ASSIGNMENT:
Nothing but the lines from the one containing "none -> tan plate D2 level 1" to the final line of the entries should appear, copied exactly and without pictures.

DATASET CONTENT:
=== Section Start ===

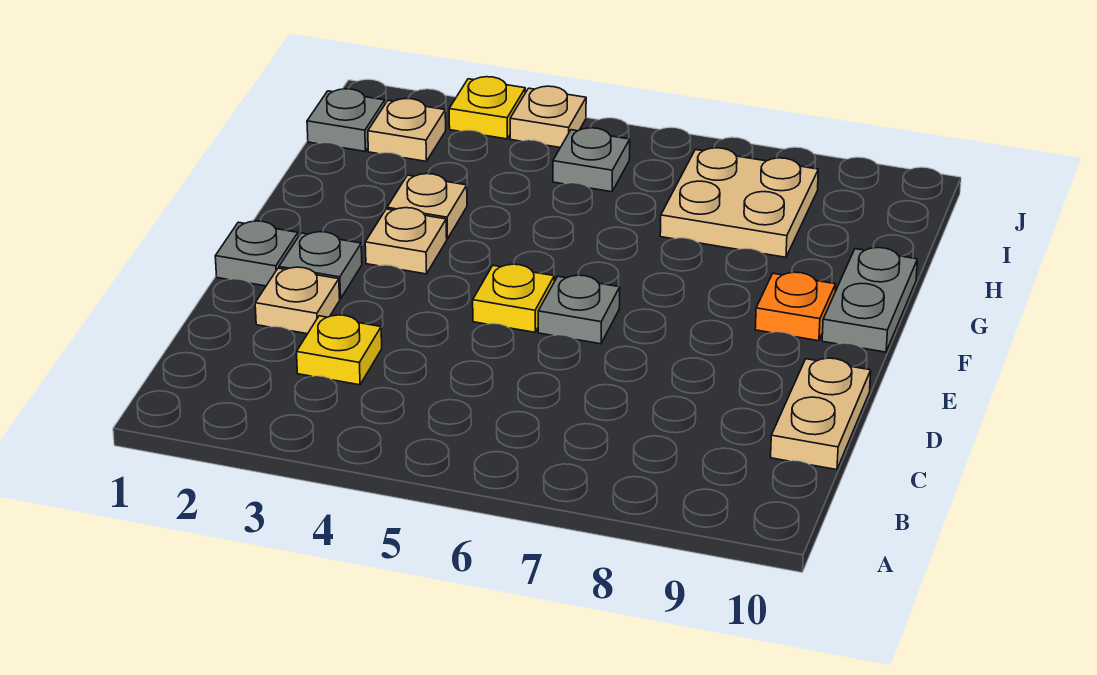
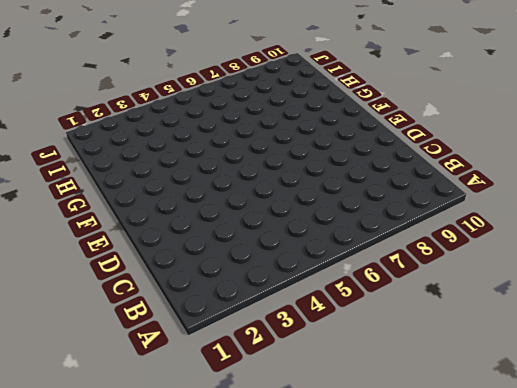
none -> yellow plate C3 level 1
none -> tan plate C10:D10 level 1
none -> tan plate D2 level 1

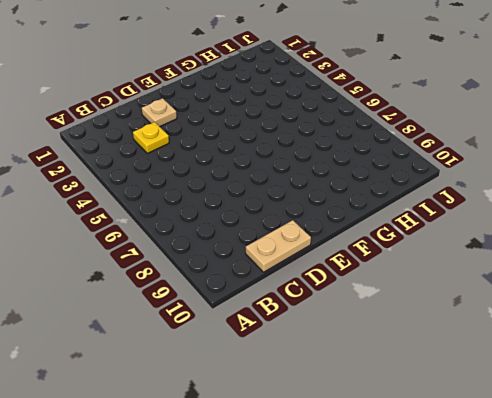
none -> grey plate E1 level 1
none -> grey plate E2 level 1
none -> yellow plate E5 level 1

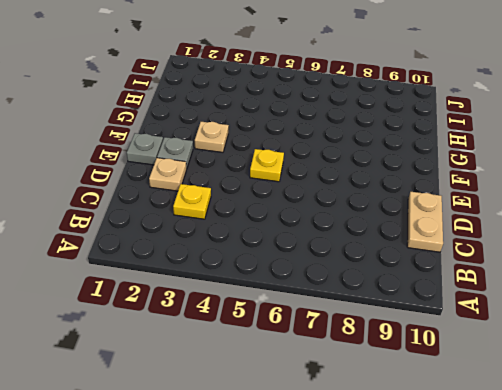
none -> grey plate E6 level 1
none -> orange plate F9 level 1
none -> grey plate F10:G10 level 1

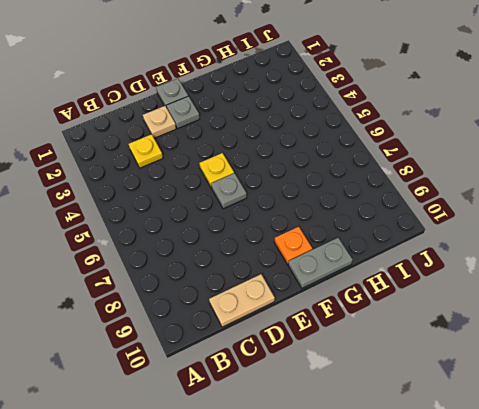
none -> tan plate F3 level 1
none -> tan plate G3 level 1
none -> tan plate H7:I8 level 1

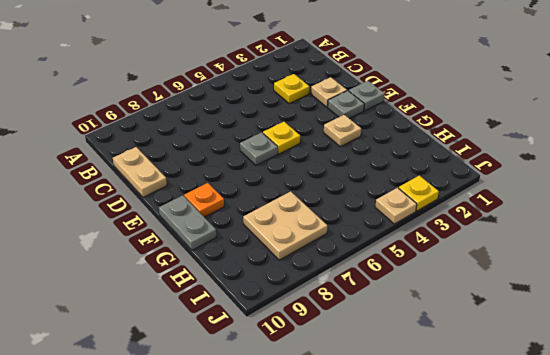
none -> tan plate G3 level 1
none -> grey plate I1 level 1
none -> tan plate I2 level 1

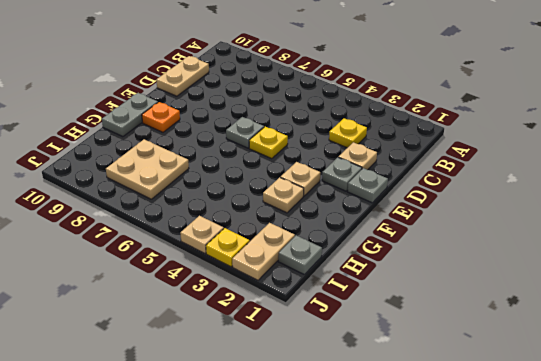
tan plate I2:J2 level 1 -> tan plate I2 level 1
none -> grey plate I5 level 1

=== Section End ===

WORKED SOLUTION:
none -> tan plate D2 level 1

none -> grey plate E1 level 1
none -> grey plate E2 level 1
none -> yellow plate E5 level 1

none -> grey plate E6 level 1
none -> orange plate F9 level 1
none -> grey plate F10:G10 level 1

none -> tan plate F3 level 1
none -> tan plate G3 level 1
none -> tan plate H7:I8 level 1

none -> tan plate G3 level 1
none -> grey plate I1 level 1
none -> tan plate I2 level 1

tan plate I2:J2 level 1 -> tan plate I2 level 1
none -> grey plate I5 level 1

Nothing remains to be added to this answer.